--- Exercise ---
Identify each line in the records below that contains the word "none", and copy it.

─── Data for the task

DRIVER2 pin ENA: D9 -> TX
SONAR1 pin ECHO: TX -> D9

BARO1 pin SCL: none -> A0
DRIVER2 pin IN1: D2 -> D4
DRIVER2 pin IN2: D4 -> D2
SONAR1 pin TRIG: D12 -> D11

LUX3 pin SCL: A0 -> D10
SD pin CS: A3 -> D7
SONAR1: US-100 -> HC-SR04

──────
─── Data for the task

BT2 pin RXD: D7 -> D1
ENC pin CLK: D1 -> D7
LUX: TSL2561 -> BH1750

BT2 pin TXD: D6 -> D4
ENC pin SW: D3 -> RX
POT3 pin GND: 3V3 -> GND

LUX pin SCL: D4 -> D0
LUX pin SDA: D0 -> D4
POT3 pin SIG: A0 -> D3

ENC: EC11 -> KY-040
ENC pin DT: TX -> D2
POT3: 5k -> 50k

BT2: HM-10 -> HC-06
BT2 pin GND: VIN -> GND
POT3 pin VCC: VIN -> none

──────
─── Data for the task

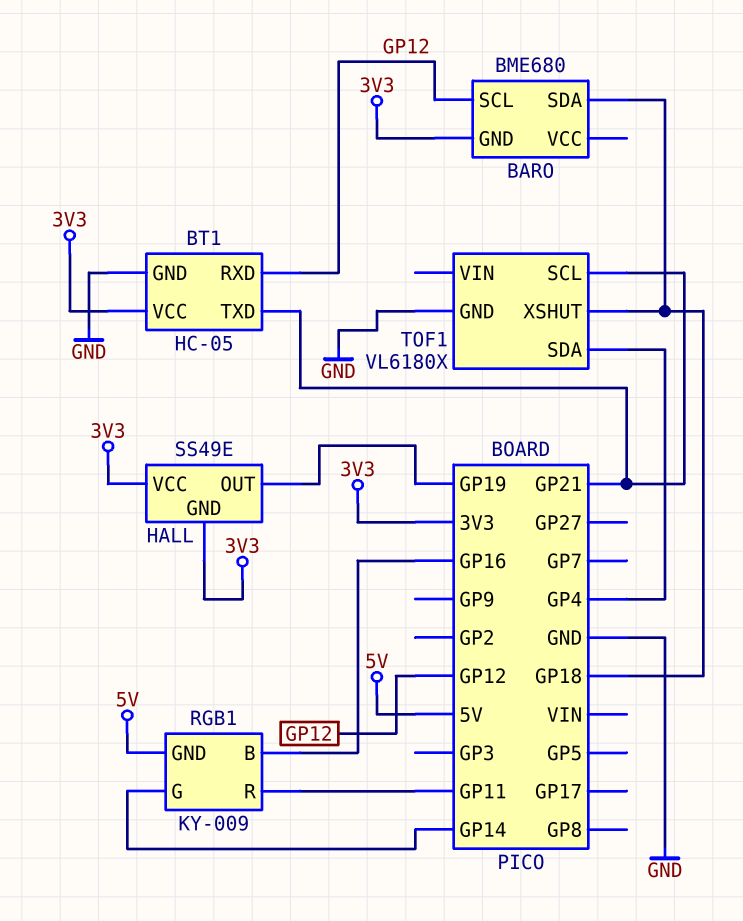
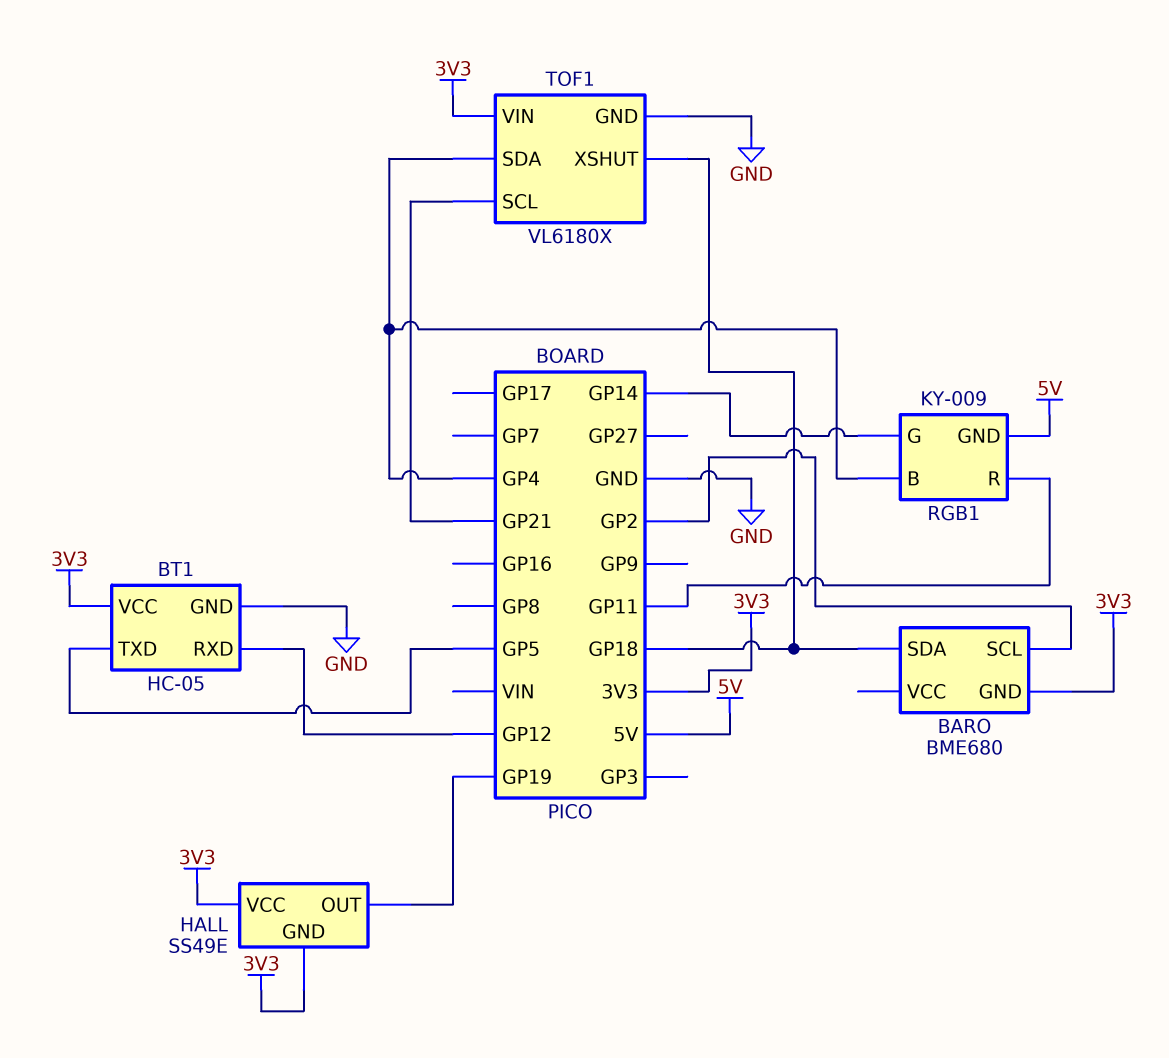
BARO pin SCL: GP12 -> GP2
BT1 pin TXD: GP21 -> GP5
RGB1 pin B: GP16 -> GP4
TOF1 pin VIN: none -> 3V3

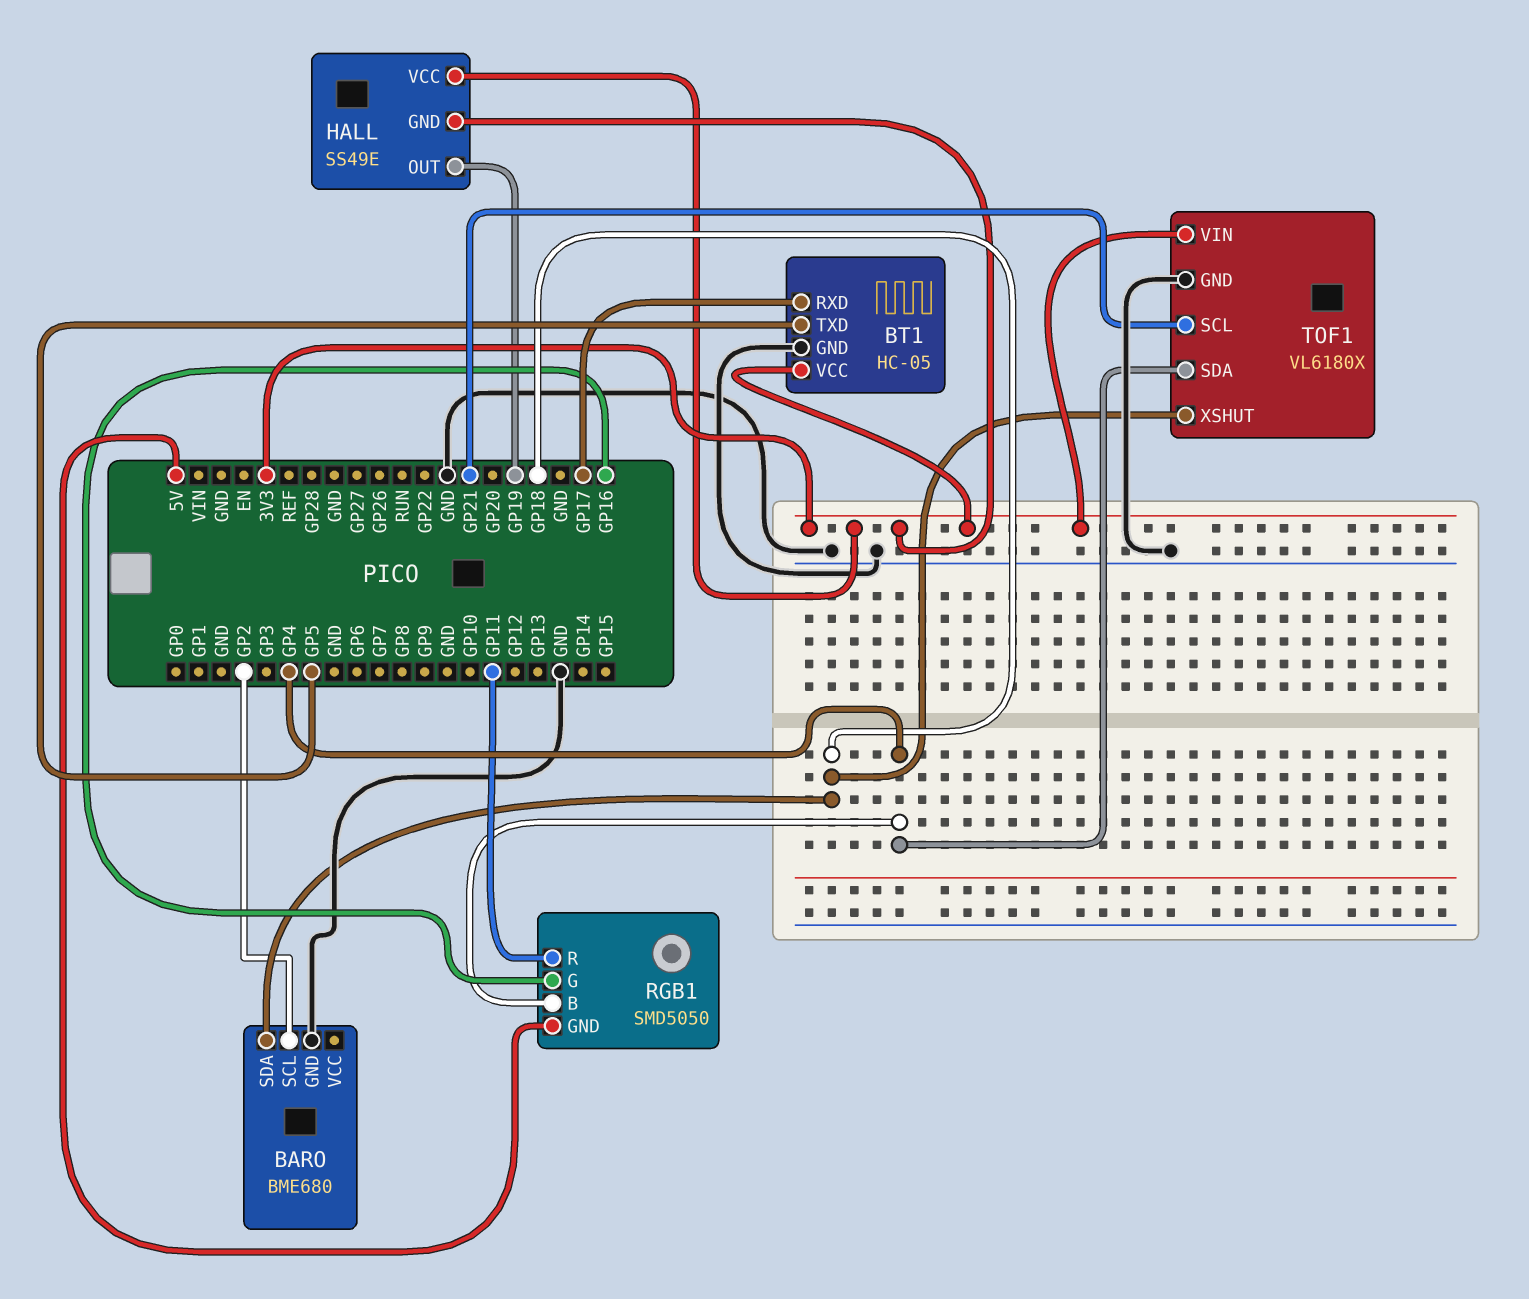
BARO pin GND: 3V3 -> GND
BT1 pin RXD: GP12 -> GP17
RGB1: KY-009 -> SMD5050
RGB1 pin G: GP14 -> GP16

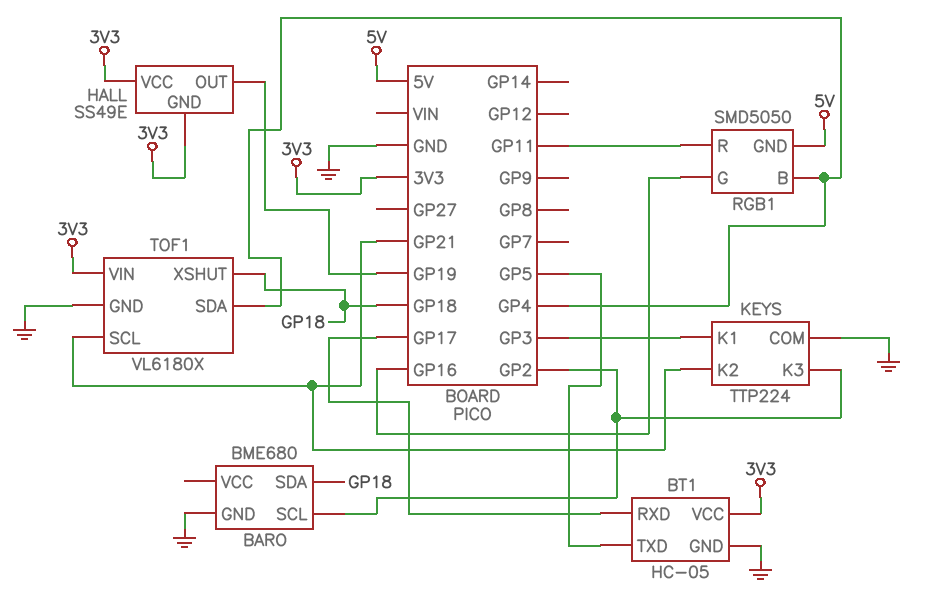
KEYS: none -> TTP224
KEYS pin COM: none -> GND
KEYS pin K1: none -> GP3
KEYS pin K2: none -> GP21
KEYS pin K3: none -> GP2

──────

--- Response area ---
BARO1 pin SCL: none -> A0
POT3 pin VCC: VIN -> none
TOF1 pin VIN: none -> 3V3
KEYS: none -> TTP224
KEYS pin COM: none -> GND
KEYS pin K1: none -> GP3
KEYS pin K2: none -> GP21
KEYS pin K3: none -> GP2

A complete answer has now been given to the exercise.